## What to do
Return exactly the lines below, starting with the one that has "grey star: [466,231,522,281]" and going on through the one that has "turquoise dice: [372,245,418,296]".

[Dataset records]
━━━━━━━━
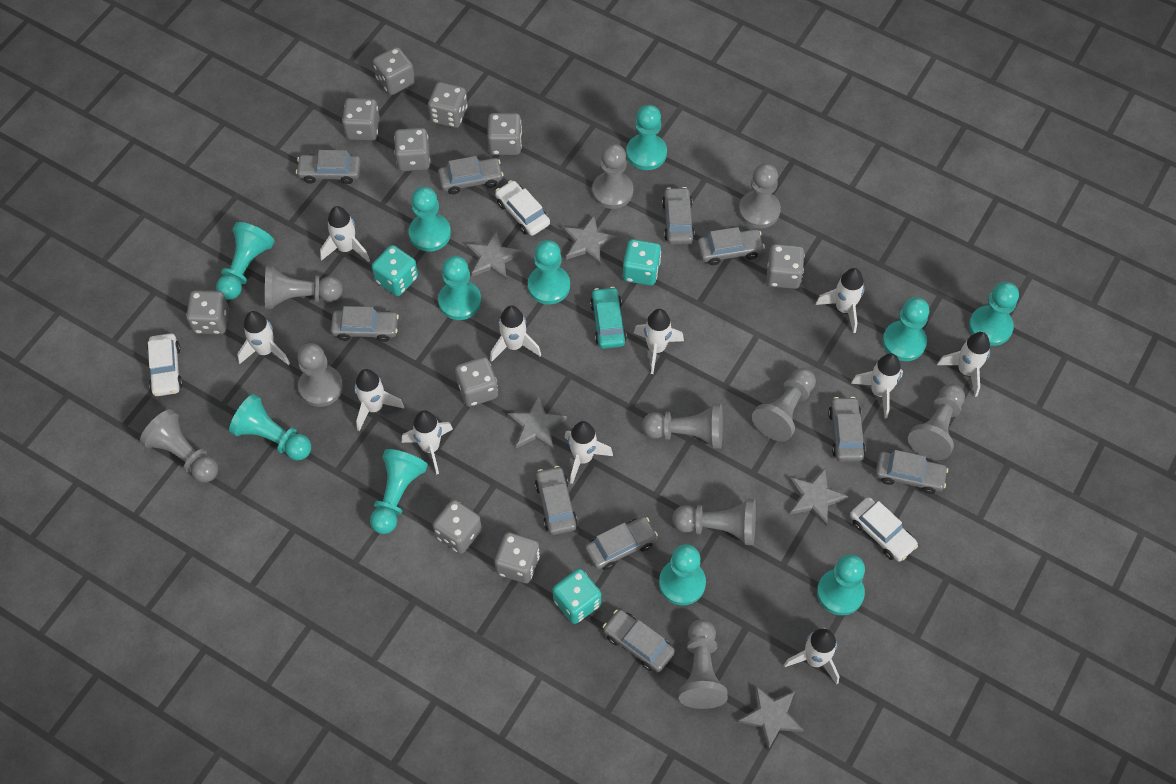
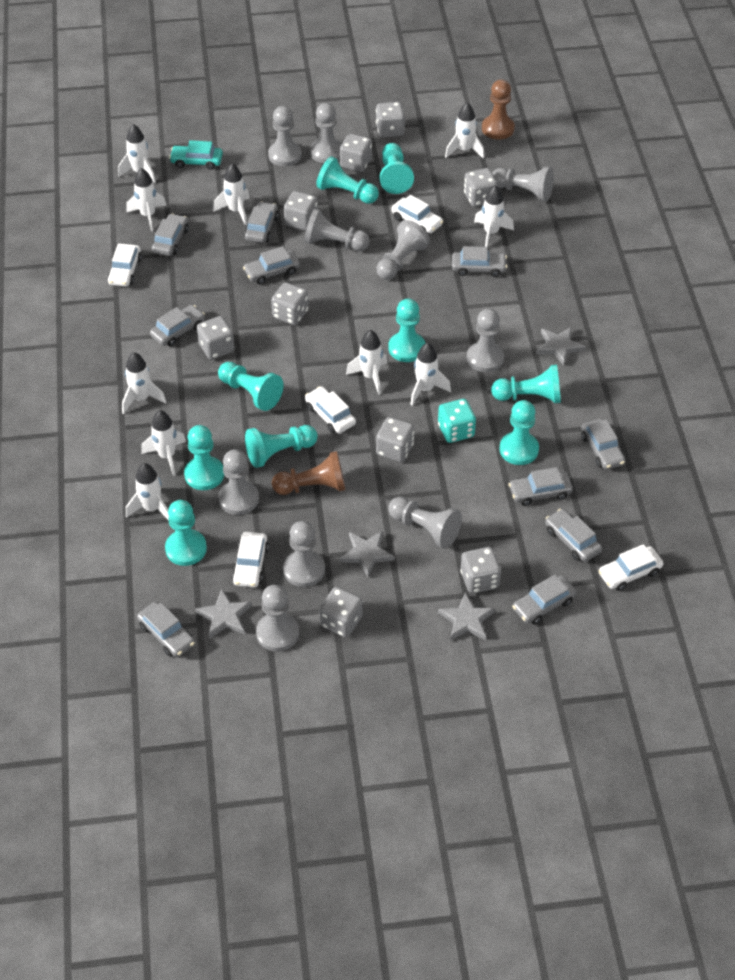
brown pawn: none = 0 -> [272,451,346,495] [482,79,515,140] = 2
grey dice: [186,290,229,334] [342,98,380,141] [373,47,415,95] [394,128,430,171] [428,82,468,128] [433,500,482,554] [455,357,498,407] [487,113,522,155] [494,532,540,583] [766,244,805,289] = 10 -> [197,316,235,360] [271,282,309,325] [284,191,318,231] [319,587,363,637] [340,134,372,172] [376,102,405,138] [376,417,414,462] [460,547,501,594] [464,168,498,207] = 9
grey star: [466,231,522,281] [507,395,567,450] [563,216,617,265] [738,685,804,750] [789,468,848,526] = 5 -> [195,589,252,639] [339,531,395,577] [438,592,495,641] [536,327,586,366] = 4
turquoise dice: [372,245,418,296] [553,569,601,624] [623,239,661,286] = 3 -> [438,399,476,443] = 1
turquoise pawn: [216,222,275,300] [229,394,311,460] [370,449,428,534] [409,187,451,252] [438,256,481,320] [528,240,570,305] [626,105,667,170] [659,544,706,605] [817,554,865,615] [882,297,929,361] [969,282,1019,346] = 11 -> [165,500,207,566] [184,425,224,490] [218,362,284,411] [245,425,318,468] [316,156,379,204] [380,143,414,194] [388,298,426,362] [491,365,561,403] [499,400,539,465] = 9
white car: [147,333,183,396] [495,180,550,236] [850,497,918,562] = 3 -> [108,244,142,287] [232,532,269,587] [305,386,356,433] [391,195,443,234] [599,544,664,591] = 5
white rocket: [237,311,290,365] [320,206,370,262] [354,369,404,431] [402,410,453,474] [490,306,541,362] [565,421,613,484] [634,309,684,374] [784,628,839,685] [816,268,865,333] [851,353,903,419] [937,332,990,397] = 11 -> [118,124,156,183] [122,352,167,414] [126,168,167,231] [126,463,169,519] [141,410,186,476] [213,163,250,225] [346,330,387,395] [410,343,451,405] [445,102,484,159] [474,185,514,247] = 10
━━━━━━━━
## Reply to the exercise
grey star: [466,231,522,281] [507,395,567,450] [563,216,617,265] [738,685,804,750] [789,468,848,526] = 5 -> [195,589,252,639] [339,531,395,577] [438,592,495,641] [536,327,586,366] = 4
turquoise dice: [372,245,418,296] [553,569,601,624] [623,239,661,286] = 3 -> [438,399,476,443] = 1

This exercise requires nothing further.